* _Prompt_
The response should repeat word for word every line below from the one with "purple 1x1 brick [128,231,193,313]" to the one with "yellow 1x2 slope", inclusive, and nothing else; leave pictures out.

* _Data records_
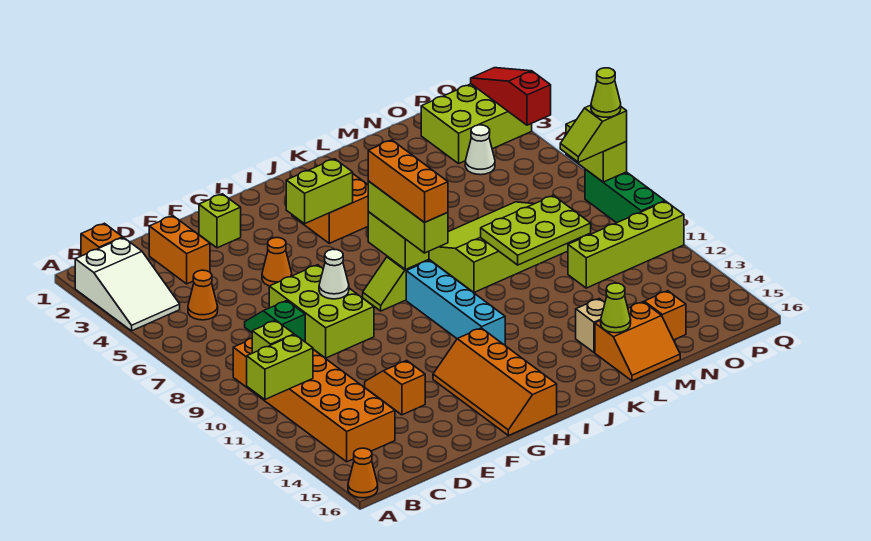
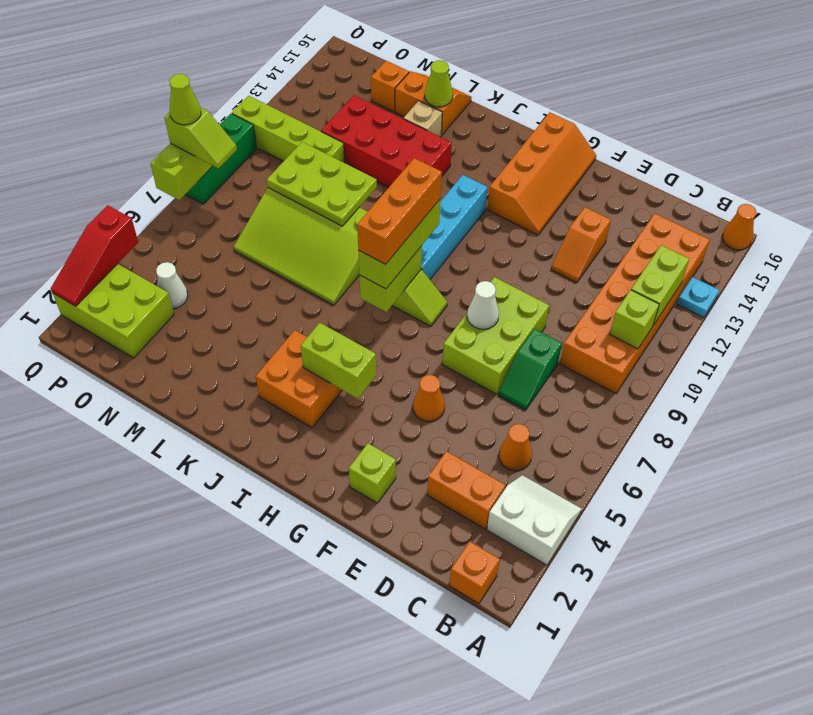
white 2x3 slope [75,238,180,331] -> white 2x2 slope [487,475,582,565]
lime 1x2 brick [247,335,313,399] -> lime 1x2 brick turned to [631,245,689,325]
none -> cyan 1x1 plate [677,277,719,318]
orange 1x2 brick [149,216,210,284] -> orange 1x2 brick turned to [427,451,506,529]
none -> red 2x4 brick [321,95,452,188]

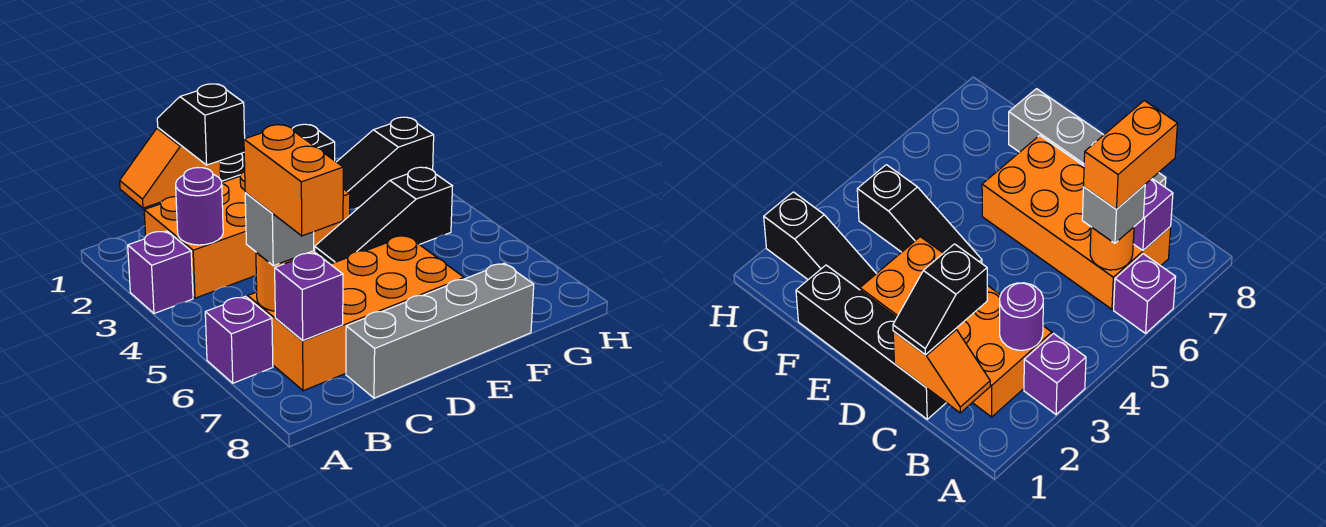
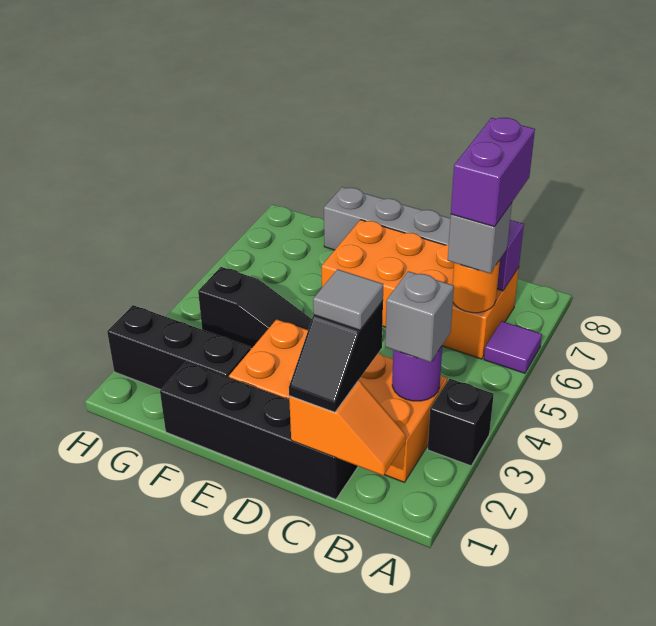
purple 1x1 brick [128,231,193,313] -> black 1x1 brick [428,379,494,466]
purple 1x1 brick [205,296,273,383] -> purple 1x1 tile [484,321,542,373]
none -> grey 1x1 brick [385,271,454,362]
orange 1x2 brick [244,125,343,236] -> purple 1x2 brick [451,118,535,227]
none -> grey 1x1 tile [313,269,383,330]
black 1x3 slope [337,117,434,209] -> black 1x3 brick [107,305,251,390]

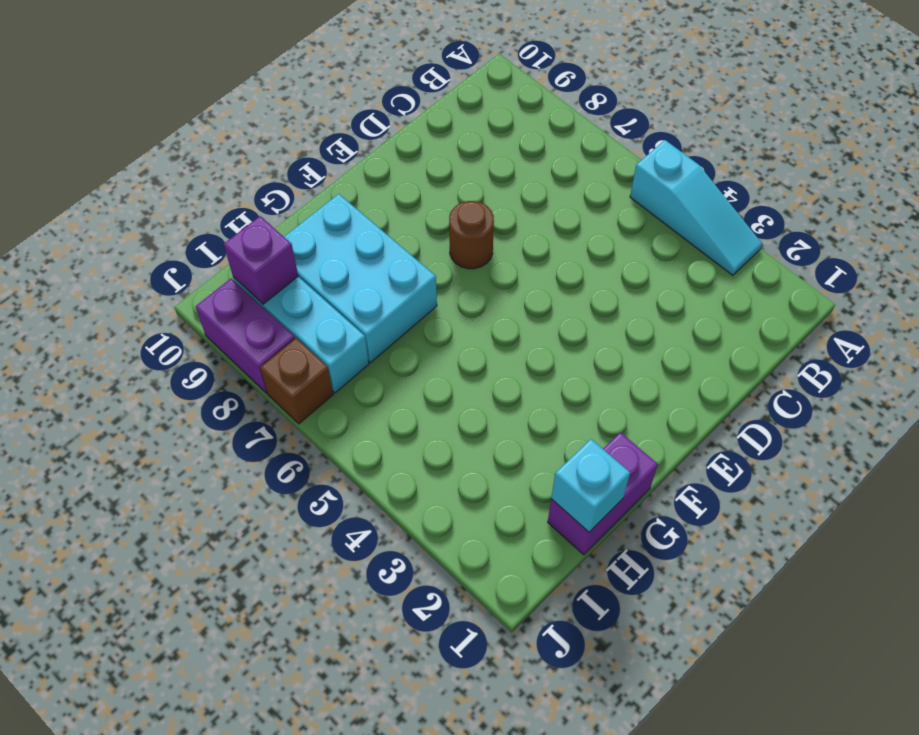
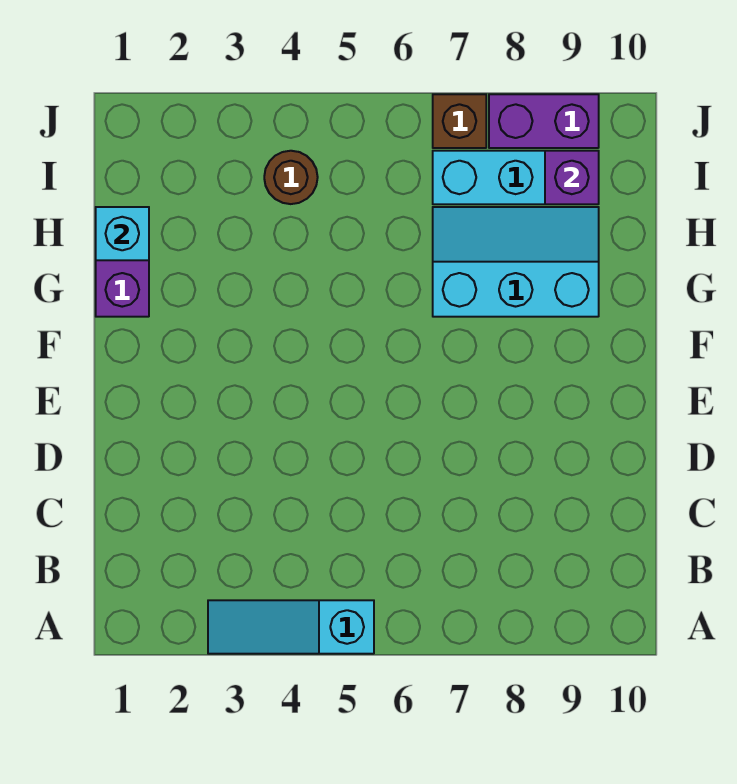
brown 1x1 round brick [449,201,494,269] -> brown 1x1 round brick moved to [264,151,318,204]
cyan 2x3 brick [284,194,437,363] -> cyan 2x3 slope [433,207,599,317]

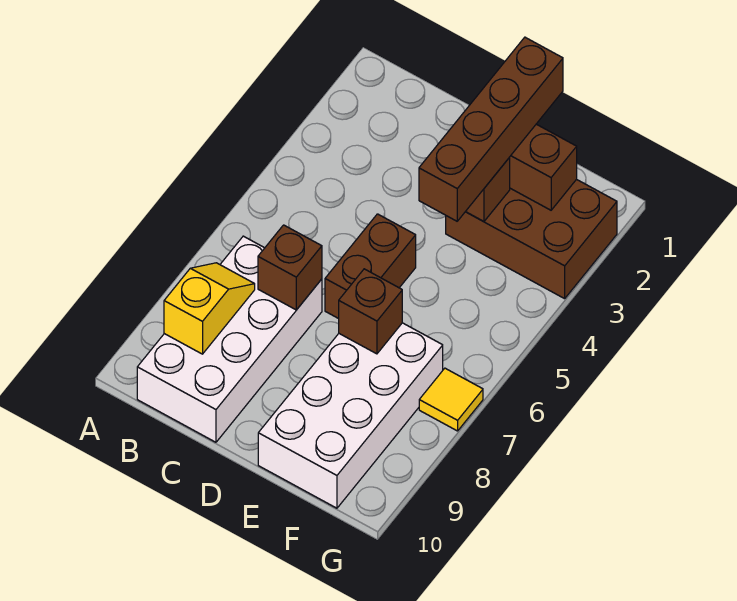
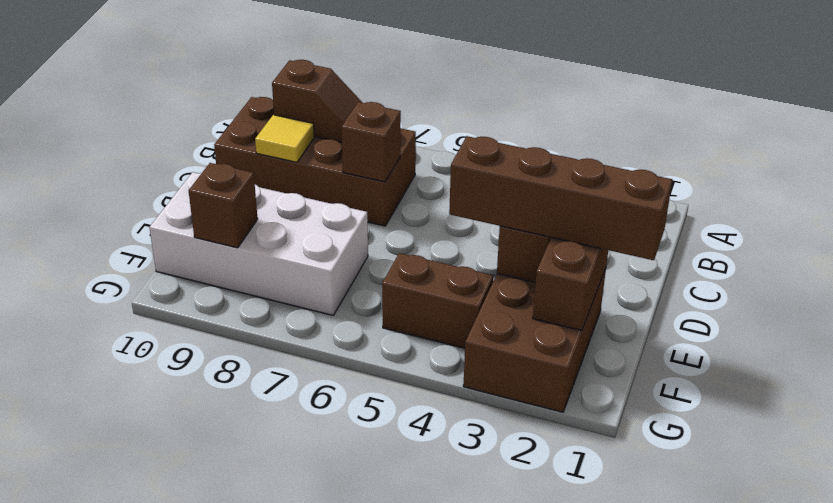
white 2x4 brick [137,236,322,442] -> brown 2x4 brick [214,97,416,226]
yellow 1x2 slope [164,263,255,354] -> brown 1x2 slope [272,60,362,142]
brown 1x2 brick [325,214,416,319] -> brown 1x2 brick moved to [382,253,494,348]
brown 1x1 brick [339,269,402,354] -> brown 1x1 brick moved to [189,163,258,248]
yellow 1x1 tile [419,368,483,431] -> yellow 1x1 tile moved to [255,115,314,162]

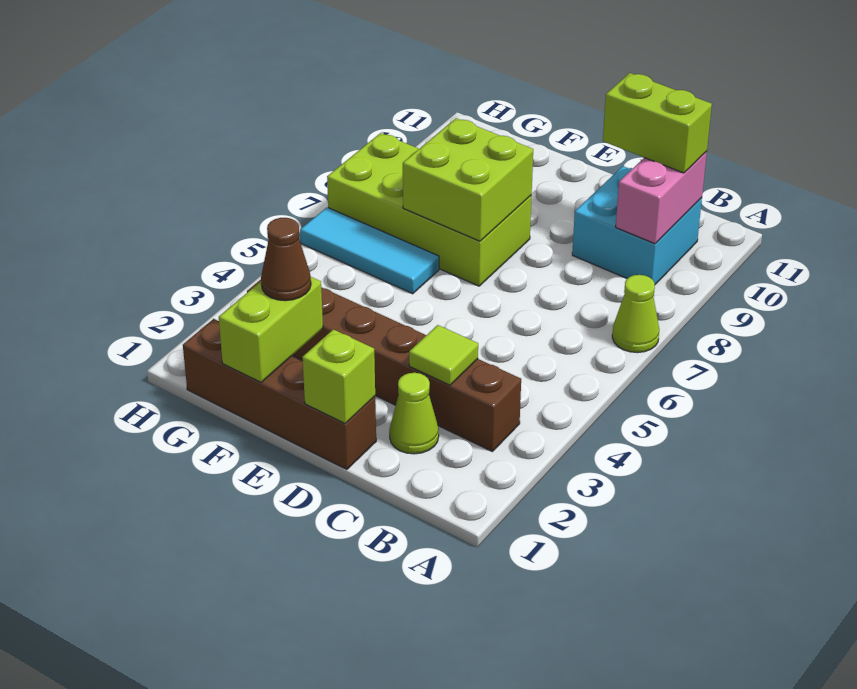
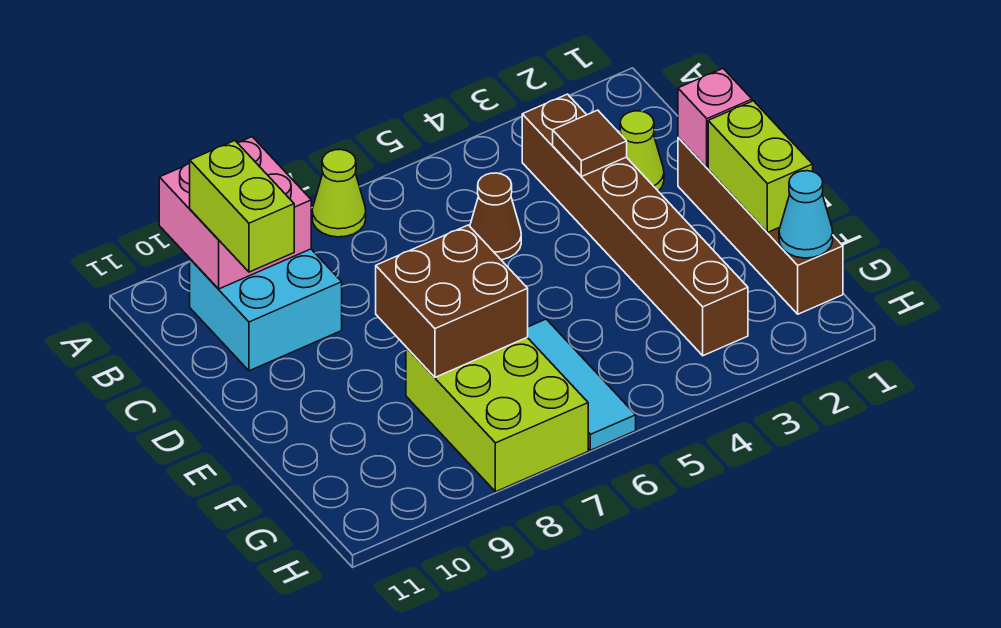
pink 1x2 brick [616,152,707,244] -> pink 2x2 brick [159,137,311,289]
lime 1x1 tile [409,325,478,385] -> brown 1x1 tile [553,110,627,177]
lime 1x1 brick [302,329,375,424] -> pink 1x1 brick [678,69,752,167]
lime 2x4 brick [327,133,532,286] -> lime 2x3 brick [406,338,588,492]
lime 2x2 brick [403,118,533,241] -> brown 2x2 brick [376,225,528,377]
lime 1x2 brick [219,277,323,382] -> lime 1x2 brick turned to [708,101,813,232]
brown 1x1 cone [261,218,311,301] -> brown 1x1 cone moved to [470,173,521,260]
none -> cyan 1x1 cone [779,171,833,258]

* _Answer to the problem_
purple 1x1 brick [128,231,193,313] -> black 1x1 brick [428,379,494,466]
purple 1x1 brick [205,296,273,383] -> purple 1x1 tile [484,321,542,373]
none -> grey 1x1 brick [385,271,454,362]
orange 1x2 brick [244,125,343,236] -> purple 1x2 brick [451,118,535,227]
none -> grey 1x1 tile [313,269,383,330]
black 1x3 slope [337,117,434,209] -> black 1x3 brick [107,305,251,390]

brown 1x1 round brick [449,201,494,269] -> brown 1x1 round brick moved to [264,151,318,204]
cyan 2x3 brick [284,194,437,363] -> cyan 2x3 slope [433,207,599,317]

white 2x4 brick [137,236,322,442] -> brown 2x4 brick [214,97,416,226]
yellow 1x2 slope [164,263,255,354] -> brown 1x2 slope [272,60,362,142]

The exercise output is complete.